ASSIGNMENT —
Output the data exactly, with every line intact.

TASK MATERIAL —

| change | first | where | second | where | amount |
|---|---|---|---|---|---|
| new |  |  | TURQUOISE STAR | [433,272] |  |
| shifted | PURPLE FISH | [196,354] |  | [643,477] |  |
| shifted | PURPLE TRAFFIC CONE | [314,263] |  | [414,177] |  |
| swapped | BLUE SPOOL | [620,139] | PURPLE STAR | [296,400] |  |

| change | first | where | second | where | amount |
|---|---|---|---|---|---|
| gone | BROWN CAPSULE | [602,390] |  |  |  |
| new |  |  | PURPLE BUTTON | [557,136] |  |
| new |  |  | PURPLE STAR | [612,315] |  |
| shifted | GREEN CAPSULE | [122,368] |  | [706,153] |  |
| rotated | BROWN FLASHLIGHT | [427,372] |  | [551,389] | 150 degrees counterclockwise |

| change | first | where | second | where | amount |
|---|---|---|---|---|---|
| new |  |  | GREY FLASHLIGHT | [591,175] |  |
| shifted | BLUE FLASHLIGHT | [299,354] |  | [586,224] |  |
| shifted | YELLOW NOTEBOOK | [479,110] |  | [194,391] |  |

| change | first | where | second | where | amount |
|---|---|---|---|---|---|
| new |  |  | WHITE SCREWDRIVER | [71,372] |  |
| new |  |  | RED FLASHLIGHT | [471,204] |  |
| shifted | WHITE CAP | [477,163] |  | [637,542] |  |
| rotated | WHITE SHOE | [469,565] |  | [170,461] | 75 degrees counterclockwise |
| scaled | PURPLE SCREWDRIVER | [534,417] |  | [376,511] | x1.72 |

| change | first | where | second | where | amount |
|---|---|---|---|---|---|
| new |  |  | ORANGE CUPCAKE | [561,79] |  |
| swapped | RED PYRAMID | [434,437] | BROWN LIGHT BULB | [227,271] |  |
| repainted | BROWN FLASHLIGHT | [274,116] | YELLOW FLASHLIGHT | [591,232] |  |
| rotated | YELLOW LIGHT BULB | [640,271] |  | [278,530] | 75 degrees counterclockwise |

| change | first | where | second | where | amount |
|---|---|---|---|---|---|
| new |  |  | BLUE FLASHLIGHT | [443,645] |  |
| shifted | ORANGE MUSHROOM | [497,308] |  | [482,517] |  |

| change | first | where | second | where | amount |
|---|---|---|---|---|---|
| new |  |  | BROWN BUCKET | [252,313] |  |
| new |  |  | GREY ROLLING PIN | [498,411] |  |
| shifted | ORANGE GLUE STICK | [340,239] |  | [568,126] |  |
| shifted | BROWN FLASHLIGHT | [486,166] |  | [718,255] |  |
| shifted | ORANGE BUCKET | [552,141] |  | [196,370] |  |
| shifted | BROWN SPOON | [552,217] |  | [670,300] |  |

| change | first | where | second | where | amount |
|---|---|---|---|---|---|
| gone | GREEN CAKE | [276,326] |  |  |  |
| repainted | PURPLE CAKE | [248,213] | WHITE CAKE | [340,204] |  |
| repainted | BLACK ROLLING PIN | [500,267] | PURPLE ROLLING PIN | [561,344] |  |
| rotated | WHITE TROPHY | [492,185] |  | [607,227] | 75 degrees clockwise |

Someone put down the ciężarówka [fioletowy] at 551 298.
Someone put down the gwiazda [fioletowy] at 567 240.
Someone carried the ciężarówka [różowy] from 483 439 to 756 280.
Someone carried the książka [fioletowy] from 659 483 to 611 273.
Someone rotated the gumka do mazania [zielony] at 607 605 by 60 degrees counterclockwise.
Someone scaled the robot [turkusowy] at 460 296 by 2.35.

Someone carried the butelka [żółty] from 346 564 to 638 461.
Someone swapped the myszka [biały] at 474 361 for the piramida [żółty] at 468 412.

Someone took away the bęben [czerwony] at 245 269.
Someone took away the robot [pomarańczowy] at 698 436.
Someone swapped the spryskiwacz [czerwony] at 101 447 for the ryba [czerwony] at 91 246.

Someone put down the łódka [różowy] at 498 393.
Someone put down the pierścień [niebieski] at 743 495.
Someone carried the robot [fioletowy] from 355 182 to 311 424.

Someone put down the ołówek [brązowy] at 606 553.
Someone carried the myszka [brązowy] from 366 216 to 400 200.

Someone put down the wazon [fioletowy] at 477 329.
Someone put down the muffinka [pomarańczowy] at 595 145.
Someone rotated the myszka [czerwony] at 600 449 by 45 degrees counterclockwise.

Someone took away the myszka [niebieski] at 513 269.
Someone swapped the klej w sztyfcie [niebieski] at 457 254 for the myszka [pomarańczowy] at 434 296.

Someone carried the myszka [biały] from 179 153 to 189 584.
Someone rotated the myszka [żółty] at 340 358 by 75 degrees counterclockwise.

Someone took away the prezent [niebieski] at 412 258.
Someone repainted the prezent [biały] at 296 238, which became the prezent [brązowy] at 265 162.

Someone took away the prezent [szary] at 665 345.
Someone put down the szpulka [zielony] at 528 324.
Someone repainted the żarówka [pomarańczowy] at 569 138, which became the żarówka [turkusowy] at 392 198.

RESPONSE BOX —
| change | first | where | second | where | amount |
|---|---|---|---|---|---|
| new |  |  | TURQUOISE STAR | [433,272] |  |
| shifted | PURPLE FISH | [196,354] |  | [643,477] |  |
| shifted | PURPLE TRAFFIC CONE | [314,263] |  | [414,177] |  |
| swapped | BLUE SPOOL | [620,139] | PURPLE STAR | [296,400] |  |

| change | first | where | second | where | amount |
|---|---|---|---|---|---|
| gone | BROWN CAPSULE | [602,390] |  |  |  |
| new |  |  | PURPLE BUTTON | [557,136] |  |
| new |  |  | PURPLE STAR | [612,315] |  |
| shifted | GREEN CAPSULE | [122,368] |  | [706,153] |  |
| rotated | BROWN FLASHLIGHT | [427,372] |  | [551,389] | 150 degrees counterclockwise |

| change | first | where | second | where | amount |
|---|---|---|---|---|---|
| new |  |  | GREY FLASHLIGHT | [591,175] |  |
| shifted | BLUE FLASHLIGHT | [299,354] |  | [586,224] |  |
| shifted | YELLOW NOTEBOOK | [479,110] |  | [194,391] |  |

| change | first | where | second | where | amount |
|---|---|---|---|---|---|
| new |  |  | WHITE SCREWDRIVER | [71,372] |  |
| new |  |  | RED FLASHLIGHT | [471,204] |  |
| shifted | WHITE CAP | [477,163] |  | [637,542] |  |
| rotated | WHITE SHOE | [469,565] |  | [170,461] | 75 degrees counterclockwise |
| scaled | PURPLE SCREWDRIVER | [534,417] |  | [376,511] | x1.72 |

| change | first | where | second | where | amount |
|---|---|---|---|---|---|
| new |  |  | ORANGE CUPCAKE | [561,79] |  |
| swapped | RED PYRAMID | [434,437] | BROWN LIGHT BULB | [227,271] |  |
| repainted | BROWN FLASHLIGHT | [274,116] | YELLOW FLASHLIGHT | [591,232] |  |
| rotated | YELLOW LIGHT BULB | [640,271] |  | [278,530] | 75 degrees counterclockwise |

| change | first | where | second | where | amount |
|---|---|---|---|---|---|
| new |  |  | BLUE FLASHLIGHT | [443,645] |  |
| shifted | ORANGE MUSHROOM | [497,308] |  | [482,517] |  |

| change | first | where | second | where | amount |
|---|---|---|---|---|---|
| new |  |  | BROWN BUCKET | [252,313] |  |
| new |  |  | GREY ROLLING PIN | [498,411] |  |
| shifted | ORANGE GLUE STICK | [340,239] |  | [568,126] |  |
| shifted | BROWN FLASHLIGHT | [486,166] |  | [718,255] |  |
| shifted | ORANGE BUCKET | [552,141] |  | [196,370] |  |
| shifted | BROWN SPOON | [552,217] |  | [670,300] |  |

| change | first | where | second | where | amount |
|---|---|---|---|---|---|
| gone | GREEN CAKE | [276,326] |  |  |  |
| repainted | PURPLE CAKE | [248,213] | WHITE CAKE | [340,204] |  |
| repainted | BLACK ROLLING PIN | [500,267] | PURPLE ROLLING PIN | [561,344] |  |
| rotated | WHITE TROPHY | [492,185] |  | [607,227] | 75 degrees clockwise |

Someone put down the ciężarówka [fioletowy] at 551 298.
Someone put down the gwiazda [fioletowy] at 567 240.
Someone carried the ciężarówka [różowy] from 483 439 to 756 280.
Someone carried the książka [fioletowy] from 659 483 to 611 273.
Someone rotated the gumka do mazania [zielony] at 607 605 by 60 degrees counterclockwise.
Someone scaled the robot [turkusowy] at 460 296 by 2.35.

Someone carried the butelka [żółty] from 346 564 to 638 461.
Someone swapped the myszka [biały] at 474 361 for the piramida [żółty] at 468 412.

Someone took away the bęben [czerwony] at 245 269.
Someone took away the robot [pomarańczowy] at 698 436.
Someone swapped the spryskiwacz [czerwony] at 101 447 for the ryba [czerwony] at 91 246.

Someone put down the łódka [różowy] at 498 393.
Someone put down the pierścień [niebieski] at 743 495.
Someone carried the robot [fioletowy] from 355 182 to 311 424.

Someone put down the ołówek [brązowy] at 606 553.
Someone carried the myszka [brązowy] from 366 216 to 400 200.

Someone put down the wazon [fioletowy] at 477 329.
Someone put down the muffinka [pomarańczowy] at 595 145.
Someone rotated the myszka [czerwony] at 600 449 by 45 degrees counterclockwise.

Someone took away the myszka [niebieski] at 513 269.
Someone swapped the klej w sztyfcie [niebieski] at 457 254 for the myszka [pomarańczowy] at 434 296.

Someone carried the myszka [biały] from 179 153 to 189 584.
Someone rotated the myszka [żółty] at 340 358 by 75 degrees counterclockwise.

Someone took away the prezent [niebieski] at 412 258.
Someone repainted the prezent [biały] at 296 238, which became the prezent [brązowy] at 265 162.

Someone took away the prezent [szary] at 665 345.
Someone put down the szpulka [zielony] at 528 324.
Someone repainted the żarówka [pomarańczowy] at 569 138, which became the żarówka [turkusowy] at 392 198.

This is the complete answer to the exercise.